## Dataset rows
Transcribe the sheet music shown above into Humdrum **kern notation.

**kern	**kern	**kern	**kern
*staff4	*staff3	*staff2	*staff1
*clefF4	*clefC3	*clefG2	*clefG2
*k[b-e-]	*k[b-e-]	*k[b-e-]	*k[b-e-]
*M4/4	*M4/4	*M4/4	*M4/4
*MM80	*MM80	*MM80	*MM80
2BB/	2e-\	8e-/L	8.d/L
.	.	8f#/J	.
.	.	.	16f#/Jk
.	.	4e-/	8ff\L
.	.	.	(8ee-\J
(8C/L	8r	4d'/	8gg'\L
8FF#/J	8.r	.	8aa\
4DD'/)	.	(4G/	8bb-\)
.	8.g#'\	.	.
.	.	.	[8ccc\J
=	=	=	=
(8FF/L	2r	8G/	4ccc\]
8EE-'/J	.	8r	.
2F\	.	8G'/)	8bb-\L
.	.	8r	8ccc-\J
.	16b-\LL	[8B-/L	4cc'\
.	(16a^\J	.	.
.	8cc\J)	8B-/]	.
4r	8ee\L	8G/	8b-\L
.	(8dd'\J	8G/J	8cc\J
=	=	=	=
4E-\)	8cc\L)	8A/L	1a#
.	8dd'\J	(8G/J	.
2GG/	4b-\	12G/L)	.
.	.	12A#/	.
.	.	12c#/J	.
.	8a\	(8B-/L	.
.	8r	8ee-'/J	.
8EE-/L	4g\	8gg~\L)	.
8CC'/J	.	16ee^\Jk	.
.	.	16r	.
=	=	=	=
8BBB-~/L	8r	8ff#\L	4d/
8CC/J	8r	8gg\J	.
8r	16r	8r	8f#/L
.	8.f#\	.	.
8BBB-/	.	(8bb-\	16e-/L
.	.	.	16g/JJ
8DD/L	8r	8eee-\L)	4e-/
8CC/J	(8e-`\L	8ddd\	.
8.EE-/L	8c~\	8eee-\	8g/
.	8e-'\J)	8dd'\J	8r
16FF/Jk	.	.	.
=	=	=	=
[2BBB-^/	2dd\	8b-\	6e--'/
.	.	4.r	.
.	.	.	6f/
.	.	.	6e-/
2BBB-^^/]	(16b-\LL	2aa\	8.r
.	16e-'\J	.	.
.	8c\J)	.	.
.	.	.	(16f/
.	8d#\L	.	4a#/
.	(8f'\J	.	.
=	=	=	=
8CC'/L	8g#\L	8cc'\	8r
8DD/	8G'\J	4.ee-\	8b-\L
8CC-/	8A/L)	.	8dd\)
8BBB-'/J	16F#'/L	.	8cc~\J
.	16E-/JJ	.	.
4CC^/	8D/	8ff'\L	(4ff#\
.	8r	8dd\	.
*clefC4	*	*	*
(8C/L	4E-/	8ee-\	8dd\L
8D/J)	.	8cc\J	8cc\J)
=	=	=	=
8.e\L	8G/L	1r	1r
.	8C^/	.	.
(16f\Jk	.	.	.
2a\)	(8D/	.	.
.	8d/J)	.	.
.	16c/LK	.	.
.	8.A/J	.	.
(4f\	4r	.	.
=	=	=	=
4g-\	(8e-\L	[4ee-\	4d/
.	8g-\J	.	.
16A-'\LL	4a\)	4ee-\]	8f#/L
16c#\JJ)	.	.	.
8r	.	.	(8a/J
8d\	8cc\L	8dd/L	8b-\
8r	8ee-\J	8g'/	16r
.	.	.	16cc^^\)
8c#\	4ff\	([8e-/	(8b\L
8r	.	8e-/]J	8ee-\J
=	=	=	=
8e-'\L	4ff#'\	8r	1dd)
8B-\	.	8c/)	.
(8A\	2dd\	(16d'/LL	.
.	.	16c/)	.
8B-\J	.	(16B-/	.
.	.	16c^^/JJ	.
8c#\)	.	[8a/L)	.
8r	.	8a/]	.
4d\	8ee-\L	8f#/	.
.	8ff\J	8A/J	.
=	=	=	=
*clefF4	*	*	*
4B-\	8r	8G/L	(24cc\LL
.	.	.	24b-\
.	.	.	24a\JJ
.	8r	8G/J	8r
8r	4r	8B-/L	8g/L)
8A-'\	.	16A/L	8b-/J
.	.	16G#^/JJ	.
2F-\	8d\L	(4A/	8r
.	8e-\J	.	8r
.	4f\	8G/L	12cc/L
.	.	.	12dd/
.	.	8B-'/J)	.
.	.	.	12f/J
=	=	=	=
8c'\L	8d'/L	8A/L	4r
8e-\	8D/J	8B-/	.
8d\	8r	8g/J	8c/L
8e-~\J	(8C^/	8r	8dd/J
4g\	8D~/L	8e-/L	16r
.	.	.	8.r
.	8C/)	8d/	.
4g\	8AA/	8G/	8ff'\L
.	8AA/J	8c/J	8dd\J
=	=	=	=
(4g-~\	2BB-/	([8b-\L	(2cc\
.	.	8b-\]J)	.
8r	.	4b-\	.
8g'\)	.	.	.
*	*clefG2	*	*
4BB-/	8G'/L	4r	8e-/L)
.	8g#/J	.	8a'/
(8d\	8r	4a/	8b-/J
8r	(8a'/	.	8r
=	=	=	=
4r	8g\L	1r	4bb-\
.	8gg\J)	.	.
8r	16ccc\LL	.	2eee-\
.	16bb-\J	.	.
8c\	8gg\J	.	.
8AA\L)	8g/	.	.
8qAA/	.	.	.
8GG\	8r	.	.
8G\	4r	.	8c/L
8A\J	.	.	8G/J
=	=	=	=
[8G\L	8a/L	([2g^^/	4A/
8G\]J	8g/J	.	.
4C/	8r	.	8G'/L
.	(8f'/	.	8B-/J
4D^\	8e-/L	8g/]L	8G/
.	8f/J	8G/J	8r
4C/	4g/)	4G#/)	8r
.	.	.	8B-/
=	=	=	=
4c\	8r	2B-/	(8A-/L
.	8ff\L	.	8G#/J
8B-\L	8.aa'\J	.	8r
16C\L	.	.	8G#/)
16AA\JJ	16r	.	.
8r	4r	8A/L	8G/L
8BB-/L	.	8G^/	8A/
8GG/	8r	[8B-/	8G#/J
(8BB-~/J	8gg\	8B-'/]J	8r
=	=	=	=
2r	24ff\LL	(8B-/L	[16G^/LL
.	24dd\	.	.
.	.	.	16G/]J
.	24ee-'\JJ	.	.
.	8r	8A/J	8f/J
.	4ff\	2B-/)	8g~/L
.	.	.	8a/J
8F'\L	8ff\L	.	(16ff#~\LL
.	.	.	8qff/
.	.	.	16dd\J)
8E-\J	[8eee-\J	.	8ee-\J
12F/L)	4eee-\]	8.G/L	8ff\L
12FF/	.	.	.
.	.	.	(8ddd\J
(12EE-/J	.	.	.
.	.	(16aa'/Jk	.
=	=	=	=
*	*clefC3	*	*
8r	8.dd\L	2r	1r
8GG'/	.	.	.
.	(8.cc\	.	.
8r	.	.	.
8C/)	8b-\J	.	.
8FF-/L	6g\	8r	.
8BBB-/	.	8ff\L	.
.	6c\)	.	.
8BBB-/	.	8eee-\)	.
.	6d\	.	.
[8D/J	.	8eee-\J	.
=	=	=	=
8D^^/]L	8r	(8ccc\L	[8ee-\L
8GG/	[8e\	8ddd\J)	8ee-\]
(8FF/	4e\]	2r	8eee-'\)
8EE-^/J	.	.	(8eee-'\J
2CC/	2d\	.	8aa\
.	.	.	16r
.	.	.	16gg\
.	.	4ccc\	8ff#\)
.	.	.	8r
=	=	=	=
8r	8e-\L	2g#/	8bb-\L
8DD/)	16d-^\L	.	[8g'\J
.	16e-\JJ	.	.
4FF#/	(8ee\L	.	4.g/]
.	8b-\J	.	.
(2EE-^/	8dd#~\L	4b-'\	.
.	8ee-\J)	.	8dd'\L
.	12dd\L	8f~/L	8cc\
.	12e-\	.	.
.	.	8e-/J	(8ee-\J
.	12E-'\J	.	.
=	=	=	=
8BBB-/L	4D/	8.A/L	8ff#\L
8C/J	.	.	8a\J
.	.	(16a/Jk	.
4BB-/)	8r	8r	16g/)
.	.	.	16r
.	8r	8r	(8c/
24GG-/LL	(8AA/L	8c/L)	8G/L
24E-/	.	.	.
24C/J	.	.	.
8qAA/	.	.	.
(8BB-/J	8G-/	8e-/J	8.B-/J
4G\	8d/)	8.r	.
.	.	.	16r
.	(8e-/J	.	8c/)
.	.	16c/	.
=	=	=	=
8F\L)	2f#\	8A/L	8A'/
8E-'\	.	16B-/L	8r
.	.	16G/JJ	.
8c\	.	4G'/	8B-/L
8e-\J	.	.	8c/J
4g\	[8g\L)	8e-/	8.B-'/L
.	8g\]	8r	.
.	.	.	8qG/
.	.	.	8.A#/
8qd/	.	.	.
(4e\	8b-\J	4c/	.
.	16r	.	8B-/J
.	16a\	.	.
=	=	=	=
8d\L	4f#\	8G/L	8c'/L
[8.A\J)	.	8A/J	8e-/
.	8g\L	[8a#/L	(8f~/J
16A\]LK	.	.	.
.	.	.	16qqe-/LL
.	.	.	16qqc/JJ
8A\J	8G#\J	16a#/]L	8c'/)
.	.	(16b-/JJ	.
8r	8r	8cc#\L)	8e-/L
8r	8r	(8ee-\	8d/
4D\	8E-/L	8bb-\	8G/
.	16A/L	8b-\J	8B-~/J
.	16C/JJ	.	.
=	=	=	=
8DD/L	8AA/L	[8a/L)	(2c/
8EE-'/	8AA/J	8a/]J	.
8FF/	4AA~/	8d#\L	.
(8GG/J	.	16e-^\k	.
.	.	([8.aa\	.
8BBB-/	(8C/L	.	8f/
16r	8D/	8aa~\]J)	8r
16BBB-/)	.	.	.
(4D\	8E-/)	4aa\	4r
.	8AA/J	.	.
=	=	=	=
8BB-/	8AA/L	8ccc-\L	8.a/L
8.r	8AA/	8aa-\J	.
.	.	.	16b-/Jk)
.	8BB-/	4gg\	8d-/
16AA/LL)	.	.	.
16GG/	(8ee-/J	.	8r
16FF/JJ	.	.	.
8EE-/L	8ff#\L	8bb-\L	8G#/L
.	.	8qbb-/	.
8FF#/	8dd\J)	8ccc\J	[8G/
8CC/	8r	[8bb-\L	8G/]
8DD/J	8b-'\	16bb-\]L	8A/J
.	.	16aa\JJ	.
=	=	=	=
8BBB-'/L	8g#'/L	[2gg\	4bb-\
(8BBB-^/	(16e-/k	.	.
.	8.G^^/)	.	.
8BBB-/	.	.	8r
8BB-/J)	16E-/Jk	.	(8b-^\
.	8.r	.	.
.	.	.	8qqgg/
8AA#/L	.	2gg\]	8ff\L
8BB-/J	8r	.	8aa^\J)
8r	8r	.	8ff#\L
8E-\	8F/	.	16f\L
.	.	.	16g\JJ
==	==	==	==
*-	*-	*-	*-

## Your goal
List every line of the entries above that contains the string "kern". Uppercase and lowercase letters count as different.

## Solution
Transcribe the sheet music shown above into Humdrum **kern notation.
**kern	**kern	**kern	**kern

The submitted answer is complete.